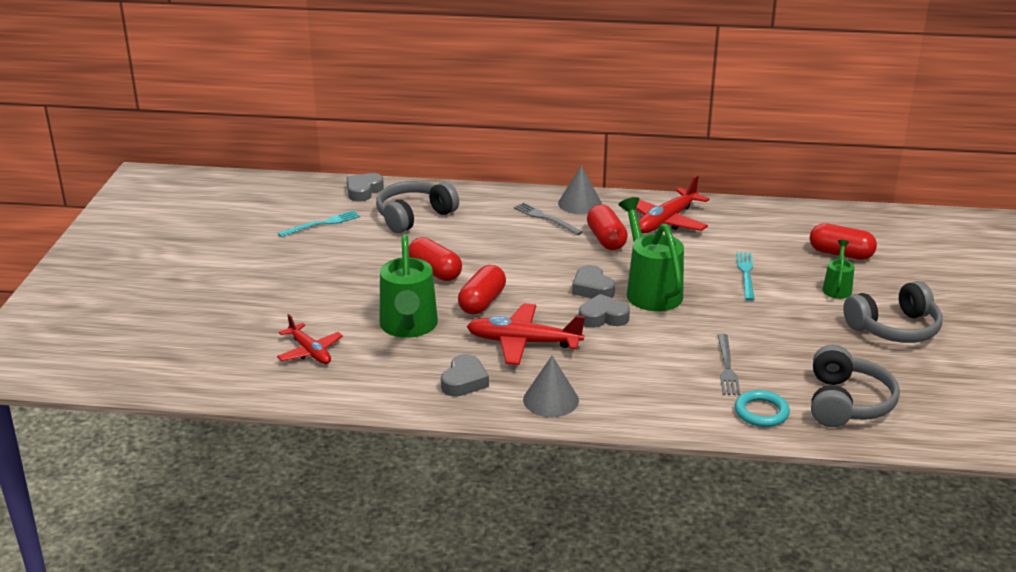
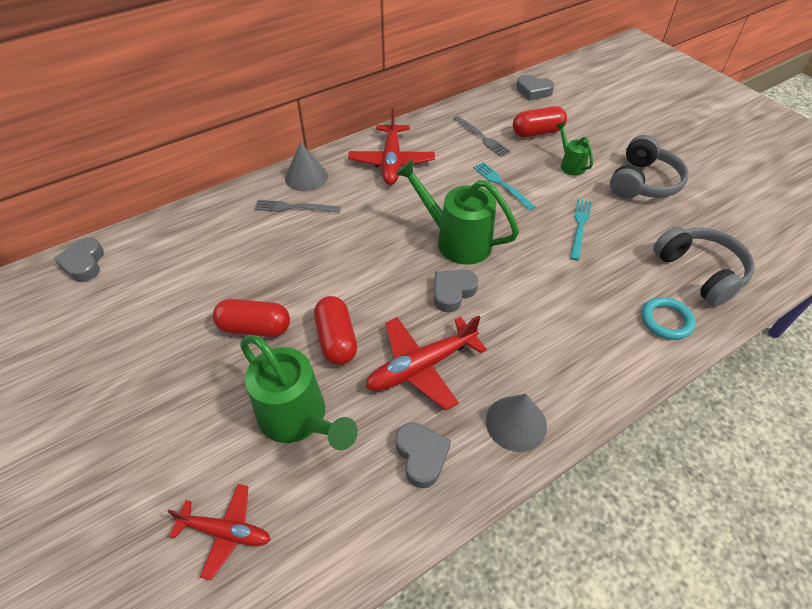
camera: 40 degrees left, 20 degrees up
turquoise fork [278,210,360,237] -> turquoise fork moved to [570,199,592,260]
grey headphones [376,181,459,233] -> none
grey heart [572,265,615,298] -> grey heart moved to [516,74,554,101]
red capsule [587,205,628,250] -> none
grey fork [718,334,741,395] -> grey fork moved to [453,116,511,157]

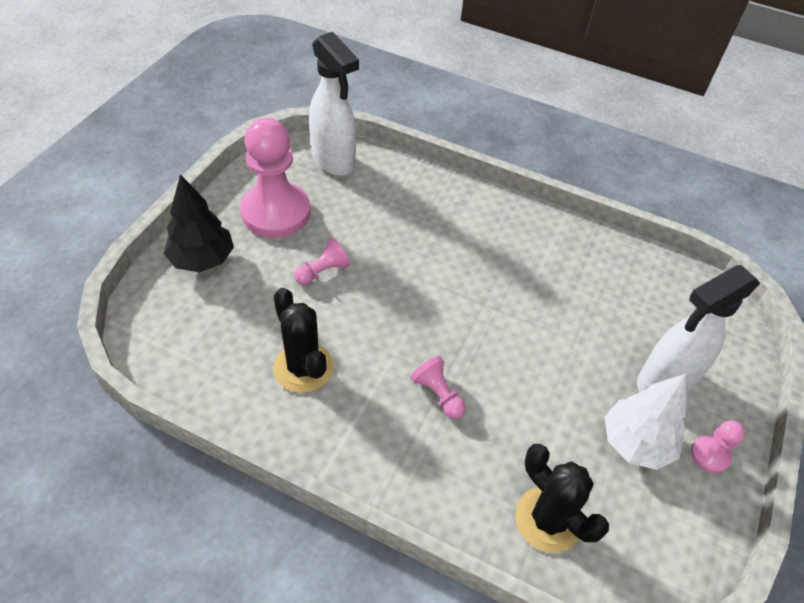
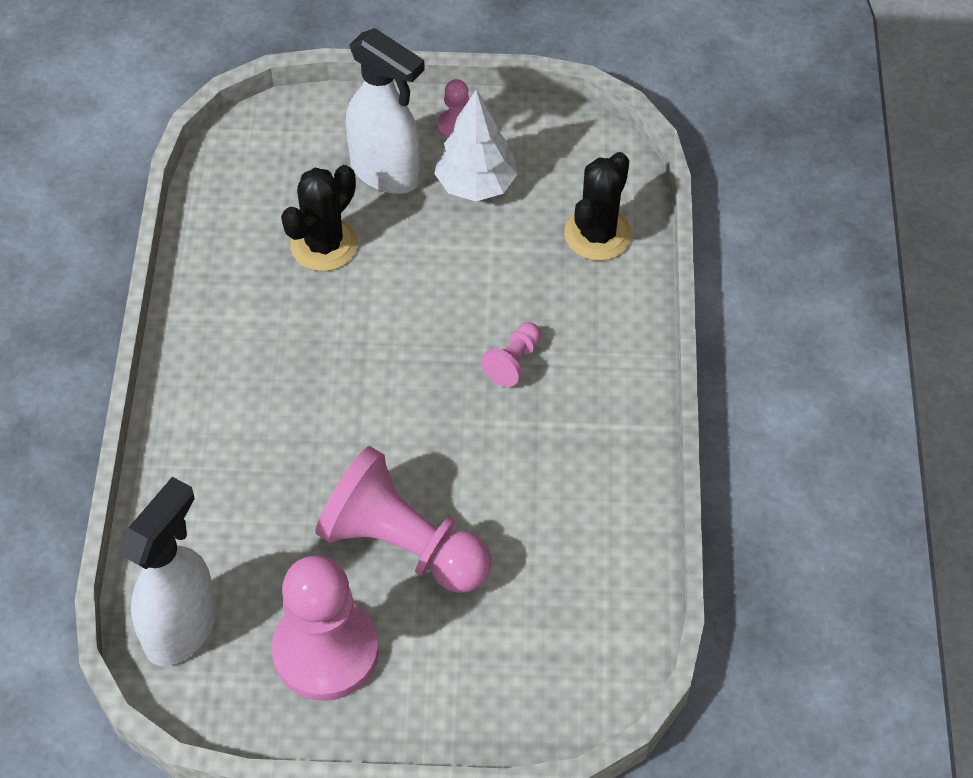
camera: 110 degrees left, 5 degrees up
black tree [164,174,234,272] -> none
black cactus [273,288,334,393] -> black cactus moved to [281,165,358,271]
pink pawn [294,238,350,285] -> pink pawn [315,446,491,593], size x2.23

· · · · ·

What you should do:
Leaving out all pictures, retype exactly the lines that run from the one containing "turquoise fork [278,210,360,237]" through the last line of the material.

Solved problem:
turquoise fork [278,210,360,237] -> turquoise fork moved to [570,199,592,260]
grey headphones [376,181,459,233] -> none
grey heart [572,265,615,298] -> grey heart moved to [516,74,554,101]
red capsule [587,205,628,250] -> none
grey fork [718,334,741,395] -> grey fork moved to [453,116,511,157]

camera: 110 degrees left, 5 degrees up
black tree [164,174,234,272] -> none
black cactus [273,288,334,393] -> black cactus moved to [281,165,358,271]
pink pawn [294,238,350,285] -> pink pawn [315,446,491,593], size x2.23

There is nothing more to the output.